* _EXERCISE PROMPT_: Report how many lines in the items contain the string "brown", with letter case taken into account. Provide only the number.

* _GIVEN RECORDS_:

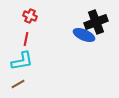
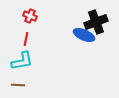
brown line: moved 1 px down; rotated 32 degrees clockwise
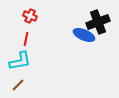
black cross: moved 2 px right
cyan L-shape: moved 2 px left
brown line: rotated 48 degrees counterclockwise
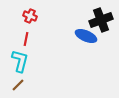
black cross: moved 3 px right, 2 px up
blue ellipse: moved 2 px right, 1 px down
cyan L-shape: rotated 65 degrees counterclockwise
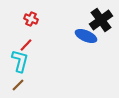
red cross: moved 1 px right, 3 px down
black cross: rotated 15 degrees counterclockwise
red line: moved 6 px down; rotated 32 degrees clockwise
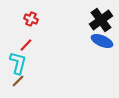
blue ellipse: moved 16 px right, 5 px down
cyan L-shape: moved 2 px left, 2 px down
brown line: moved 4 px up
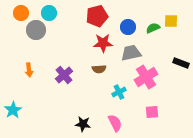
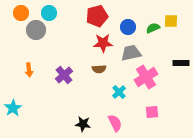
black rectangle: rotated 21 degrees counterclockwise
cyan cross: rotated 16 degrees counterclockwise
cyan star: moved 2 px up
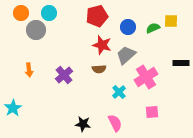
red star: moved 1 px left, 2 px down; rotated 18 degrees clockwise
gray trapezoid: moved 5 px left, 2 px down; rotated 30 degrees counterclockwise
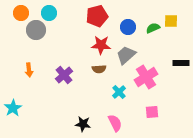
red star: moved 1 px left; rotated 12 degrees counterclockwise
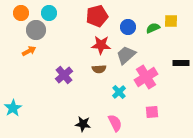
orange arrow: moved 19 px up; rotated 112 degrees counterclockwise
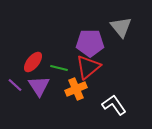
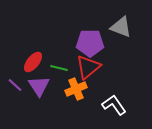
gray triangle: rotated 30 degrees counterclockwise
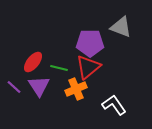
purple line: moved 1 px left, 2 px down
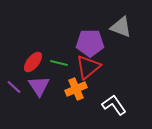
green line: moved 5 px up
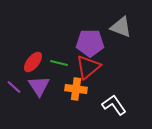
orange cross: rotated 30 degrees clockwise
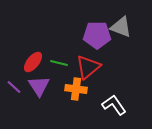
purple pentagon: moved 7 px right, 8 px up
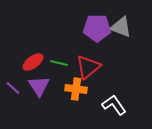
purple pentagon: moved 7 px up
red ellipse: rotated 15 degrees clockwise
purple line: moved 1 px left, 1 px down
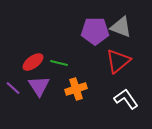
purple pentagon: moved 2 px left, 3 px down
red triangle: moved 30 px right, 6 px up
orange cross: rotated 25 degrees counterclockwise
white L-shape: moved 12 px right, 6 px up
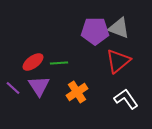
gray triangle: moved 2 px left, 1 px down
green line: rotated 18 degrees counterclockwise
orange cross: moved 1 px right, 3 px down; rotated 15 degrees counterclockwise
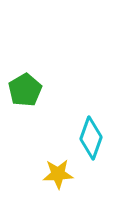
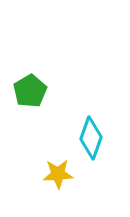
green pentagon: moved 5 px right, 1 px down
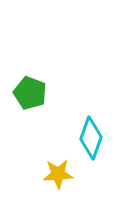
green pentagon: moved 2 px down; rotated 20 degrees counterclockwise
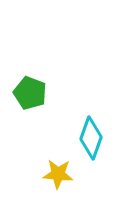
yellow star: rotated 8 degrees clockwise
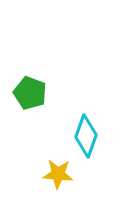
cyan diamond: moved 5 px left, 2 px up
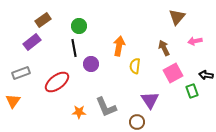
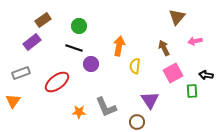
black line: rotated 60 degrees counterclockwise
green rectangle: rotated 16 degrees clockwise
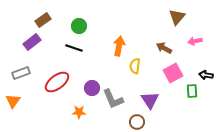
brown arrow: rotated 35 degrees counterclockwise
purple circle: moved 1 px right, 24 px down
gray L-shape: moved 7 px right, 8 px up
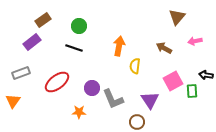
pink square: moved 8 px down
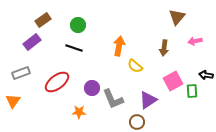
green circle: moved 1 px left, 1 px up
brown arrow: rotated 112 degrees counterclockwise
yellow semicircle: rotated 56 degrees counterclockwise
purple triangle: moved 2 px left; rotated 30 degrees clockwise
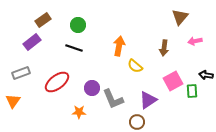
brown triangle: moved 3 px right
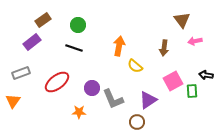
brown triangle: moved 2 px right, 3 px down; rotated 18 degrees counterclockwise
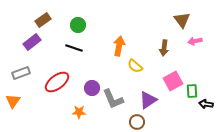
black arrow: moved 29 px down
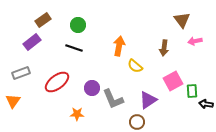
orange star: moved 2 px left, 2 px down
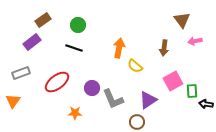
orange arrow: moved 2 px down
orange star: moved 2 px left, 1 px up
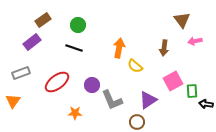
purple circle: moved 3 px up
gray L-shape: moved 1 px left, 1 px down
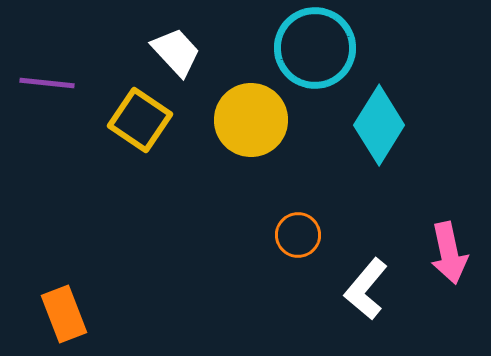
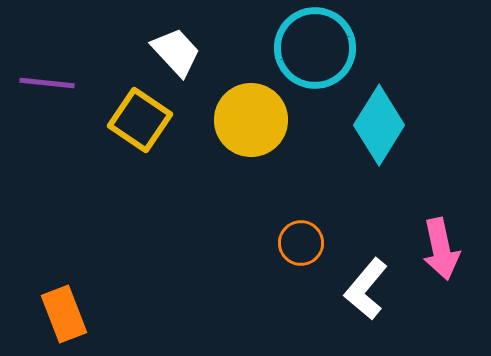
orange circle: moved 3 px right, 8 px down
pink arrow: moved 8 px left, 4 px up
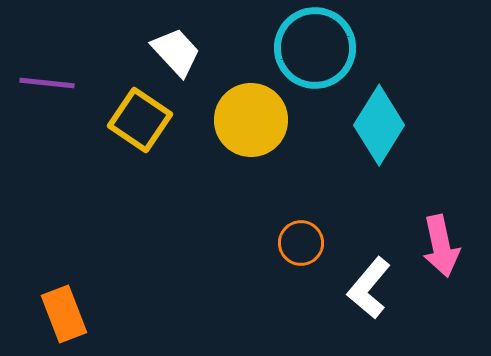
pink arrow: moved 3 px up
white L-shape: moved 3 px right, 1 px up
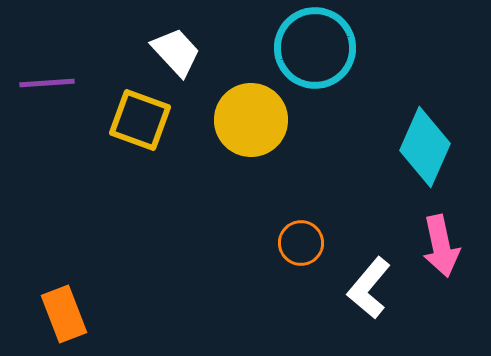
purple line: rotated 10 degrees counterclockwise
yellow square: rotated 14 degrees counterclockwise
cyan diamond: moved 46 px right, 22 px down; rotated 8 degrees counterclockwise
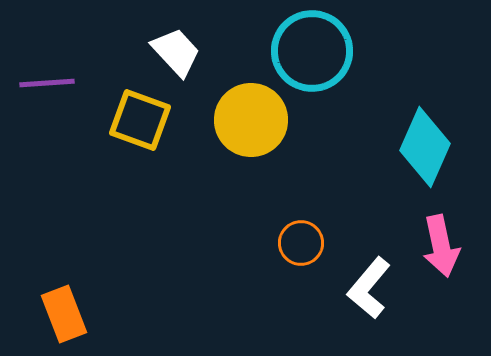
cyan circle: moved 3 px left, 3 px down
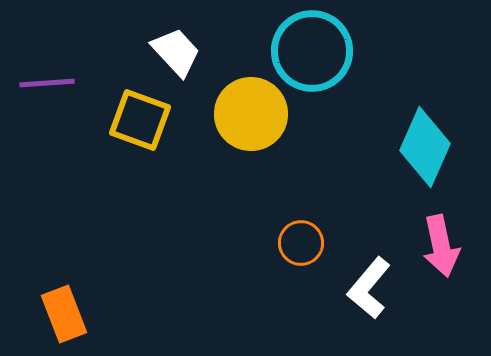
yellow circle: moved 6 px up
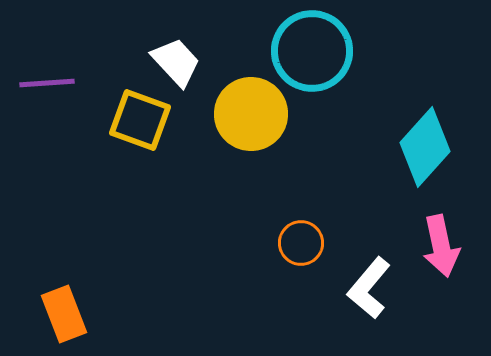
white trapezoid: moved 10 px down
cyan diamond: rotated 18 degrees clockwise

* _EXERCISE RESULT_: 7